Task details:
Leave out the pictures, and retype the remaining data exactly.

Records for this exercise section start

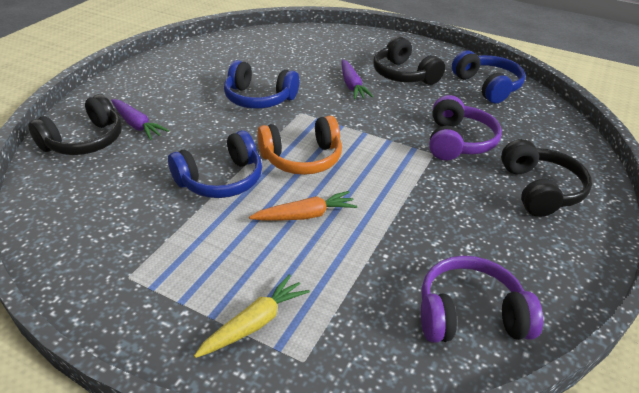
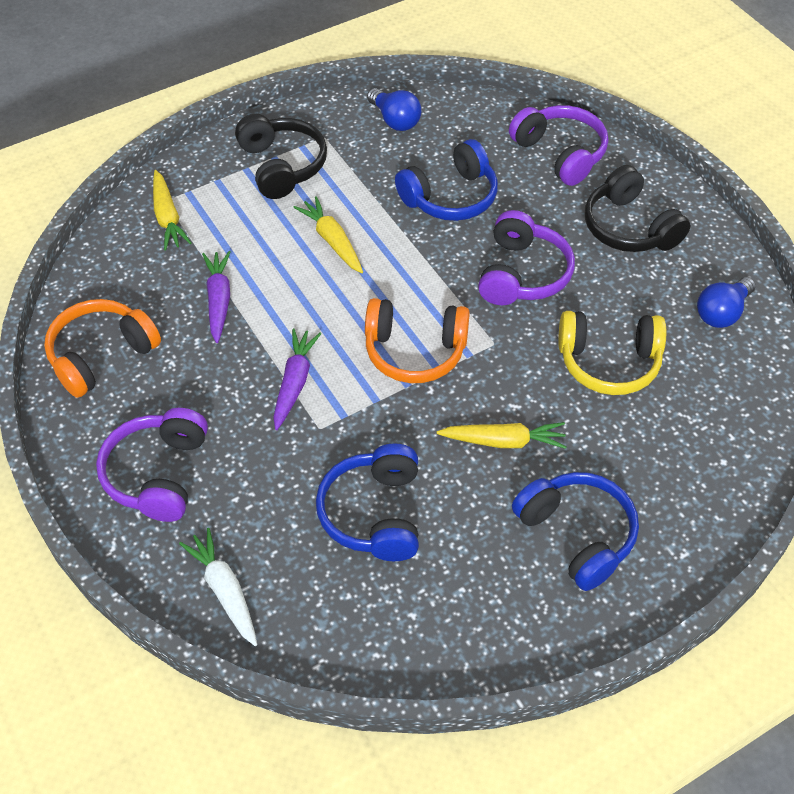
black headphones: 3 -> 2
blue light bulb: 0 -> 2
orange carrot: 1 -> 0
orange headphones: 1 -> 2
purple headphones: 2 -> 3
white carrot: 0 -> 1
yellow carrot: 1 -> 3
yellow headphones: 0 -> 1

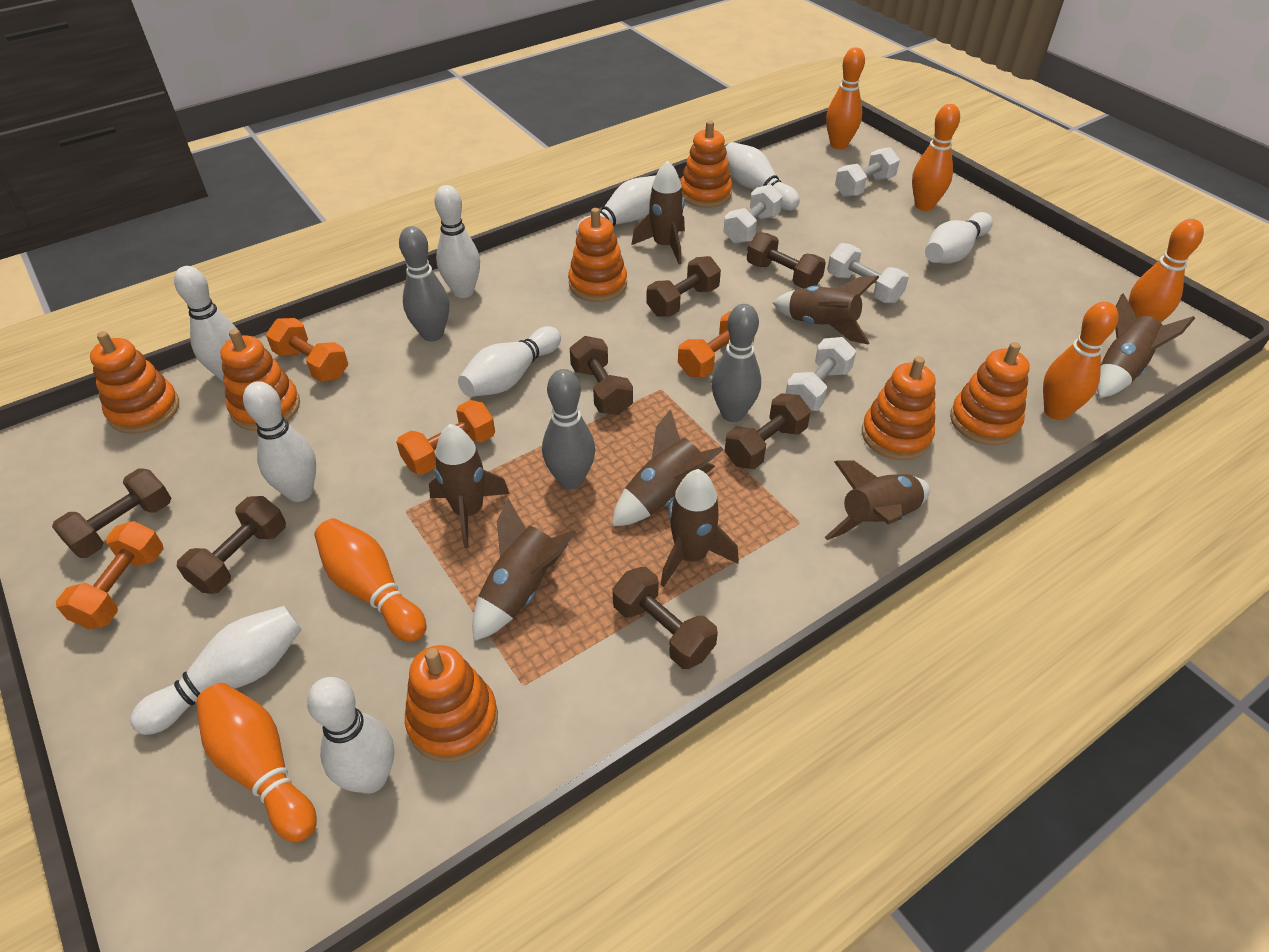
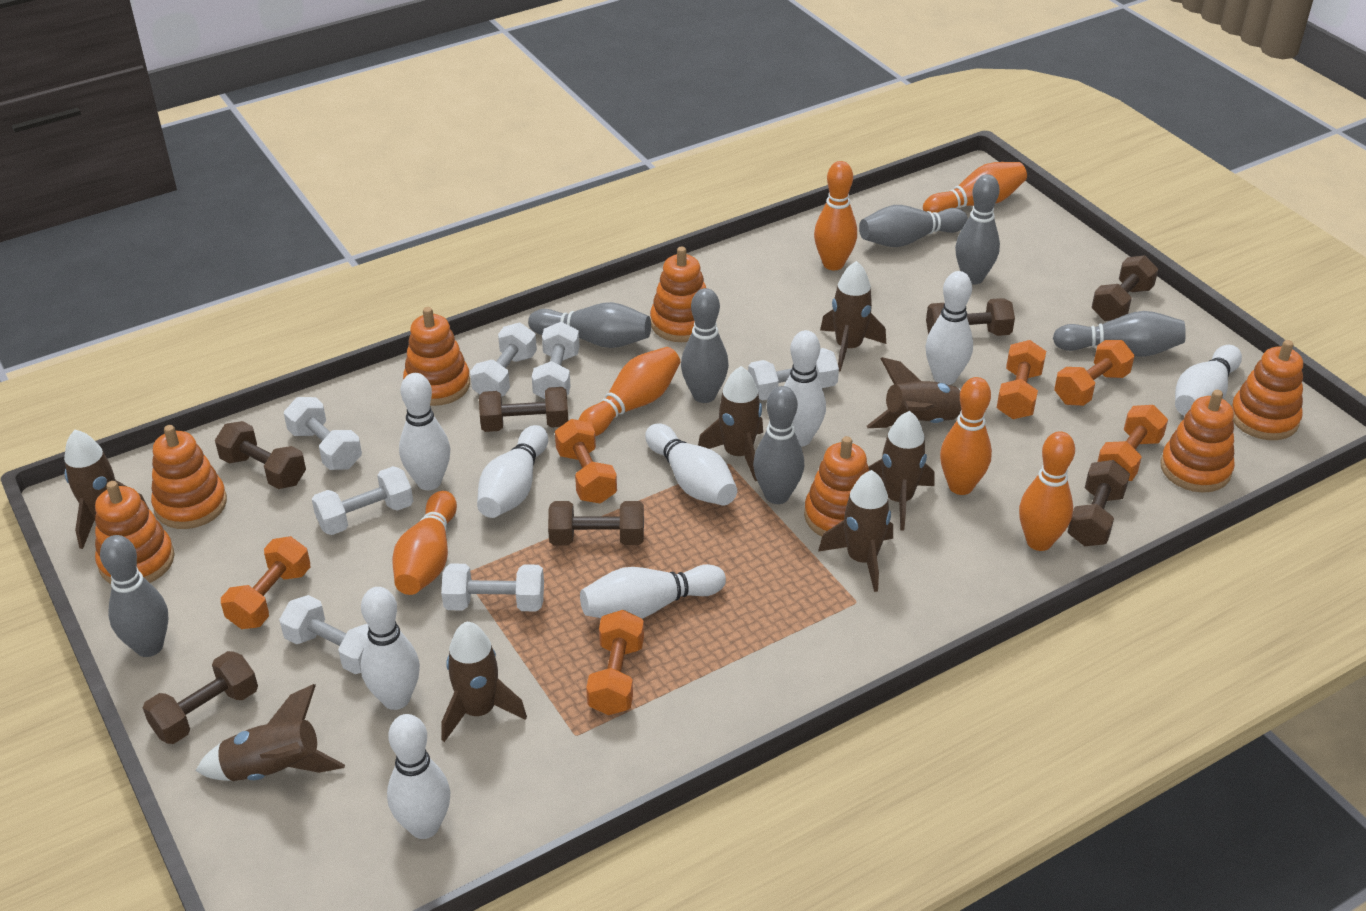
grey bowling pin: 3 -> 7
orange dumbbell: 4 -> 6
white dumbbell: 4 -> 7

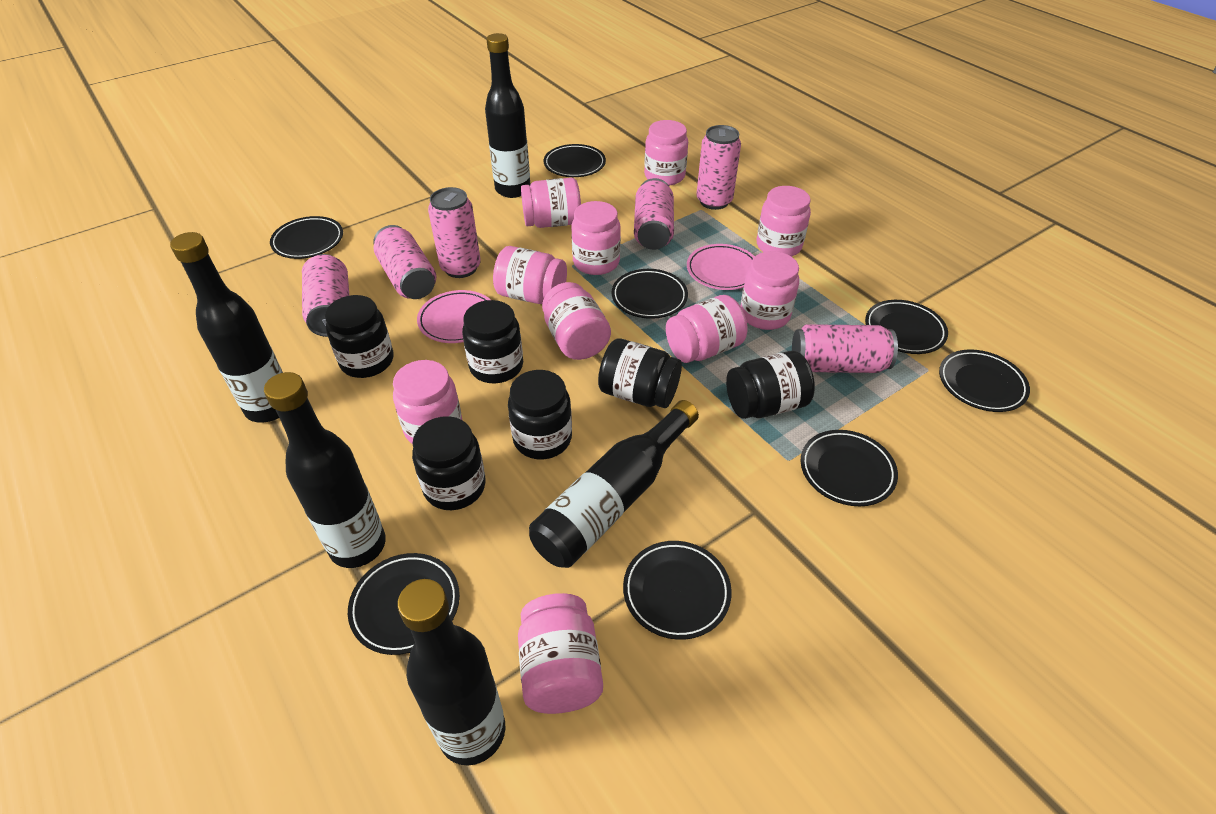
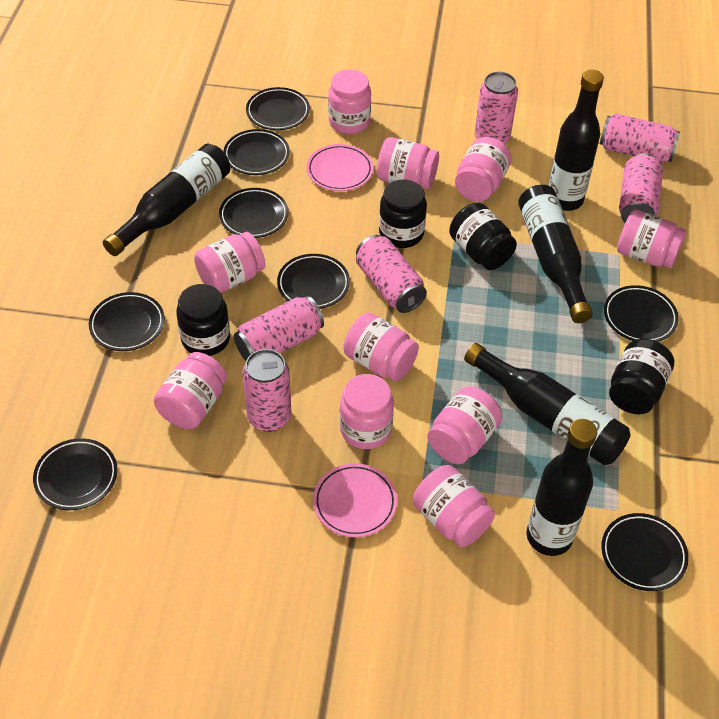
black jar: 6 -> 4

Records for this exercise section end

Task output:
black headphones: 3 -> 2
blue light bulb: 0 -> 2
orange carrot: 1 -> 0
orange headphones: 1 -> 2
purple headphones: 2 -> 3
white carrot: 0 -> 1
yellow carrot: 1 -> 3
yellow headphones: 0 -> 1

grey bowling pin: 3 -> 7
orange dumbbell: 4 -> 6
white dumbbell: 4 -> 7

black jar: 6 -> 4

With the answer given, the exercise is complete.